Work instruction: Every line of the listing must be repeated in the answer without alteration.

[Input Boundary: Start]

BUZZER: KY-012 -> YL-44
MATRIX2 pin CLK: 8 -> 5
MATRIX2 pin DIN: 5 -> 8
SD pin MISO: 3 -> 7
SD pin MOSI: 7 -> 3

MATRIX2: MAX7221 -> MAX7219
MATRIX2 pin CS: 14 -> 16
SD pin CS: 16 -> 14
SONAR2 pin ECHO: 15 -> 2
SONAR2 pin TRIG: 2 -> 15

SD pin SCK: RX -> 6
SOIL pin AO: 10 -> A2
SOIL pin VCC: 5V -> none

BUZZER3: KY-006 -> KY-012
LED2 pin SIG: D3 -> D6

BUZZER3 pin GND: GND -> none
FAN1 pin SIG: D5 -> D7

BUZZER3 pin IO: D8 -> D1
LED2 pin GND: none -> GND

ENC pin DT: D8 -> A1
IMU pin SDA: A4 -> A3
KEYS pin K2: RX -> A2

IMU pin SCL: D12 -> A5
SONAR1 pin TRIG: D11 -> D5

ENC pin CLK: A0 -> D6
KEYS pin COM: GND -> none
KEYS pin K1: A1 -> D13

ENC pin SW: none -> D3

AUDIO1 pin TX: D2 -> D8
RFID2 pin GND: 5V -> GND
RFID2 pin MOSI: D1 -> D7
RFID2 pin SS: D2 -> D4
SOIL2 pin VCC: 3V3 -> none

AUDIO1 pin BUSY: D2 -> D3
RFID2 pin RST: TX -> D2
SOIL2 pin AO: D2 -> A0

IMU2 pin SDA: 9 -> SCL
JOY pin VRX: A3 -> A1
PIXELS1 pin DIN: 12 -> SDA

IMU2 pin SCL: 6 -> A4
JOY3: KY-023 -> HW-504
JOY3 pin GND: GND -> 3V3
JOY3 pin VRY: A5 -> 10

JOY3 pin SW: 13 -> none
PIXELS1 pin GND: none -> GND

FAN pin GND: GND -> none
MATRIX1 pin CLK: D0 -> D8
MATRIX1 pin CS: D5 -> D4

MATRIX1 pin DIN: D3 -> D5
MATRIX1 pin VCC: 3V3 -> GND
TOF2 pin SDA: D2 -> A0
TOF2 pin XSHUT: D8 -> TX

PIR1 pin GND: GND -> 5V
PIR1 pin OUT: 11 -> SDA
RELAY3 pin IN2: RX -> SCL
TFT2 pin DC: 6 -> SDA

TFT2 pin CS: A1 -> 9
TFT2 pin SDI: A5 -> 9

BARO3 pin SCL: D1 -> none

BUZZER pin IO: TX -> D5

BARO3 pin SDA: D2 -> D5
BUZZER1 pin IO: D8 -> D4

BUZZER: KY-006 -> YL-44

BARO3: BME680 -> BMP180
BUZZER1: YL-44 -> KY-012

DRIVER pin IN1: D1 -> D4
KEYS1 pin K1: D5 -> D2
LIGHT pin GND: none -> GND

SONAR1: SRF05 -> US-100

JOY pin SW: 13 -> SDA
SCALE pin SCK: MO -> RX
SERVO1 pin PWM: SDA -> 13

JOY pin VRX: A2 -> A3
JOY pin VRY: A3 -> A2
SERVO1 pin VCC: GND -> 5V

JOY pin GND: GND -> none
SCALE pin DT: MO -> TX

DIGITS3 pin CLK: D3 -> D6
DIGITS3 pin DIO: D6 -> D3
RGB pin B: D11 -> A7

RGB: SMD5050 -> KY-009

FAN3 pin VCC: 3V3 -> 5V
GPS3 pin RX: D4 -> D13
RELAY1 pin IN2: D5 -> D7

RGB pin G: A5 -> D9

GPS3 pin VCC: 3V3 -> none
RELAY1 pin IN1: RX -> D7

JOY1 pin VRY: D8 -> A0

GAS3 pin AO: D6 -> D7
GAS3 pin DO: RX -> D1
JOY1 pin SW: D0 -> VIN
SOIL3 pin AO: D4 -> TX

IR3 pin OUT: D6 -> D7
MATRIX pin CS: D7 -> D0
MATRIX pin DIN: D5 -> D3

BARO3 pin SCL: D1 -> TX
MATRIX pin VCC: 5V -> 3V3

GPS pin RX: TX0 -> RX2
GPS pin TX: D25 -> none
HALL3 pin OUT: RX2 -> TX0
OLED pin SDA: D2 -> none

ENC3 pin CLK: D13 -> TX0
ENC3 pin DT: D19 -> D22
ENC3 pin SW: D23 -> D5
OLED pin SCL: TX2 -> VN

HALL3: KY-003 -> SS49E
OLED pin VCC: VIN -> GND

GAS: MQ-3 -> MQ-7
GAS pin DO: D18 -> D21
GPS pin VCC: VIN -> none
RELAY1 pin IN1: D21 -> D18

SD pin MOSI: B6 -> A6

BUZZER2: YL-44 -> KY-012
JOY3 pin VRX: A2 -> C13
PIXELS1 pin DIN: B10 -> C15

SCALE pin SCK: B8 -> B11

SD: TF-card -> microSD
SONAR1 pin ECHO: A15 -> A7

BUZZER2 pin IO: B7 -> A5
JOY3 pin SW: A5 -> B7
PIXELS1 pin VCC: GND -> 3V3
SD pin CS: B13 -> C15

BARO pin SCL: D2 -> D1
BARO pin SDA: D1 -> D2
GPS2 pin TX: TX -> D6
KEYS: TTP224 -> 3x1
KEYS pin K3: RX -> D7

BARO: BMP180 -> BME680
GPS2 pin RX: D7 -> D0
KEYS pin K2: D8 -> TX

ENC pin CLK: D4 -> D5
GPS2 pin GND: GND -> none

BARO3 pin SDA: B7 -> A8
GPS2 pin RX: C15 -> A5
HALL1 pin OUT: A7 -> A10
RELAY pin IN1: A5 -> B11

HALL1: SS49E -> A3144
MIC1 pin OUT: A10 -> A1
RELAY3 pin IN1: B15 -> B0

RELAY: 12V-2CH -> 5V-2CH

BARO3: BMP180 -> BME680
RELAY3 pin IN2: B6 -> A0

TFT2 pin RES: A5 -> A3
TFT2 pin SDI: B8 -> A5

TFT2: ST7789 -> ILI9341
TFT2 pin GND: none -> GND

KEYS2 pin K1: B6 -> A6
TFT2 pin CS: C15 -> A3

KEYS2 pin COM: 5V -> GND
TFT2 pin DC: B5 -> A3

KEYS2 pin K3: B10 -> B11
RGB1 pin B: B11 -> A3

[Input Boundary: End]

Exercise result:
BUZZER: KY-012 -> YL-44
MATRIX2 pin CLK: 8 -> 5
MATRIX2 pin DIN: 5 -> 8
SD pin MISO: 3 -> 7
SD pin MOSI: 7 -> 3

MATRIX2: MAX7221 -> MAX7219
MATRIX2 pin CS: 14 -> 16
SD pin CS: 16 -> 14
SONAR2 pin ECHO: 15 -> 2
SONAR2 pin TRIG: 2 -> 15

SD pin SCK: RX -> 6
SOIL pin AO: 10 -> A2
SOIL pin VCC: 5V -> none

BUZZER3: KY-006 -> KY-012
LED2 pin SIG: D3 -> D6

BUZZER3 pin GND: GND -> none
FAN1 pin SIG: D5 -> D7

BUZZER3 pin IO: D8 -> D1
LED2 pin GND: none -> GND

ENC pin DT: D8 -> A1
IMU pin SDA: A4 -> A3
KEYS pin K2: RX -> A2

IMU pin SCL: D12 -> A5
SONAR1 pin TRIG: D11 -> D5

ENC pin CLK: A0 -> D6
KEYS pin COM: GND -> none
KEYS pin K1: A1 -> D13

ENC pin SW: none -> D3

AUDIO1 pin TX: D2 -> D8
RFID2 pin GND: 5V -> GND
RFID2 pin MOSI: D1 -> D7
RFID2 pin SS: D2 -> D4
SOIL2 pin VCC: 3V3 -> none

AUDIO1 pin BUSY: D2 -> D3
RFID2 pin RST: TX -> D2
SOIL2 pin AO: D2 -> A0

IMU2 pin SDA: 9 -> SCL
JOY pin VRX: A3 -> A1
PIXELS1 pin DIN: 12 -> SDA

IMU2 pin SCL: 6 -> A4
JOY3: KY-023 -> HW-504
JOY3 pin GND: GND -> 3V3
JOY3 pin VRY: A5 -> 10

JOY3 pin SW: 13 -> none
PIXELS1 pin GND: none -> GND

FAN pin GND: GND -> none
MATRIX1 pin CLK: D0 -> D8
MATRIX1 pin CS: D5 -> D4

MATRIX1 pin DIN: D3 -> D5
MATRIX1 pin VCC: 3V3 -> GND
TOF2 pin SDA: D2 -> A0
TOF2 pin XSHUT: D8 -> TX

PIR1 pin GND: GND -> 5V
PIR1 pin OUT: 11 -> SDA
RELAY3 pin IN2: RX -> SCL
TFT2 pin DC: 6 -> SDA

TFT2 pin CS: A1 -> 9
TFT2 pin SDI: A5 -> 9

BARO3 pin SCL: D1 -> none

BUZZER pin IO: TX -> D5

BARO3 pin SDA: D2 -> D5
BUZZER1 pin IO: D8 -> D4

BUZZER: KY-006 -> YL-44

BARO3: BME680 -> BMP180
BUZZER1: YL-44 -> KY-012

DRIVER pin IN1: D1 -> D4
KEYS1 pin K1: D5 -> D2
LIGHT pin GND: none -> GND

SONAR1: SRF05 -> US-100

JOY pin SW: 13 -> SDA
SCALE pin SCK: MO -> RX
SERVO1 pin PWM: SDA -> 13

JOY pin VRX: A2 -> A3
JOY pin VRY: A3 -> A2
SERVO1 pin VCC: GND -> 5V

JOY pin GND: GND -> none
SCALE pin DT: MO -> TX

DIGITS3 pin CLK: D3 -> D6
DIGITS3 pin DIO: D6 -> D3
RGB pin B: D11 -> A7

RGB: SMD5050 -> KY-009

FAN3 pin VCC: 3V3 -> 5V
GPS3 pin RX: D4 -> D13
RELAY1 pin IN2: D5 -> D7

RGB pin G: A5 -> D9

GPS3 pin VCC: 3V3 -> none
RELAY1 pin IN1: RX -> D7

JOY1 pin VRY: D8 -> A0

GAS3 pin AO: D6 -> D7
GAS3 pin DO: RX -> D1
JOY1 pin SW: D0 -> VIN
SOIL3 pin AO: D4 -> TX

IR3 pin OUT: D6 -> D7
MATRIX pin CS: D7 -> D0
MATRIX pin DIN: D5 -> D3

BARO3 pin SCL: D1 -> TX
MATRIX pin VCC: 5V -> 3V3

GPS pin RX: TX0 -> RX2
GPS pin TX: D25 -> none
HALL3 pin OUT: RX2 -> TX0
OLED pin SDA: D2 -> none

ENC3 pin CLK: D13 -> TX0
ENC3 pin DT: D19 -> D22
ENC3 pin SW: D23 -> D5
OLED pin SCL: TX2 -> VN

HALL3: KY-003 -> SS49E
OLED pin VCC: VIN -> GND

GAS: MQ-3 -> MQ-7
GAS pin DO: D18 -> D21
GPS pin VCC: VIN -> none
RELAY1 pin IN1: D21 -> D18

SD pin MOSI: B6 -> A6

BUZZER2: YL-44 -> KY-012
JOY3 pin VRX: A2 -> C13
PIXELS1 pin DIN: B10 -> C15

SCALE pin SCK: B8 -> B11

SD: TF-card -> microSD
SONAR1 pin ECHO: A15 -> A7

BUZZER2 pin IO: B7 -> A5
JOY3 pin SW: A5 -> B7
PIXELS1 pin VCC: GND -> 3V3
SD pin CS: B13 -> C15

BARO pin SCL: D2 -> D1
BARO pin SDA: D1 -> D2
GPS2 pin TX: TX -> D6
KEYS: TTP224 -> 3x1
KEYS pin K3: RX -> D7

BARO: BMP180 -> BME680
GPS2 pin RX: D7 -> D0
KEYS pin K2: D8 -> TX

ENC pin CLK: D4 -> D5
GPS2 pin GND: GND -> none

BARO3 pin SDA: B7 -> A8
GPS2 pin RX: C15 -> A5
HALL1 pin OUT: A7 -> A10
RELAY pin IN1: A5 -> B11

HALL1: SS49E -> A3144
MIC1 pin OUT: A10 -> A1
RELAY3 pin IN1: B15 -> B0

RELAY: 12V-2CH -> 5V-2CH

BARO3: BMP180 -> BME680
RELAY3 pin IN2: B6 -> A0

TFT2 pin RES: A5 -> A3
TFT2 pin SDI: B8 -> A5

TFT2: ST7789 -> ILI9341
TFT2 pin GND: none -> GND

KEYS2 pin K1: B6 -> A6
TFT2 pin CS: C15 -> A3

KEYS2 pin COM: 5V -> GND
TFT2 pin DC: B5 -> A3

KEYS2 pin K3: B10 -> B11
RGB1 pin B: B11 -> A3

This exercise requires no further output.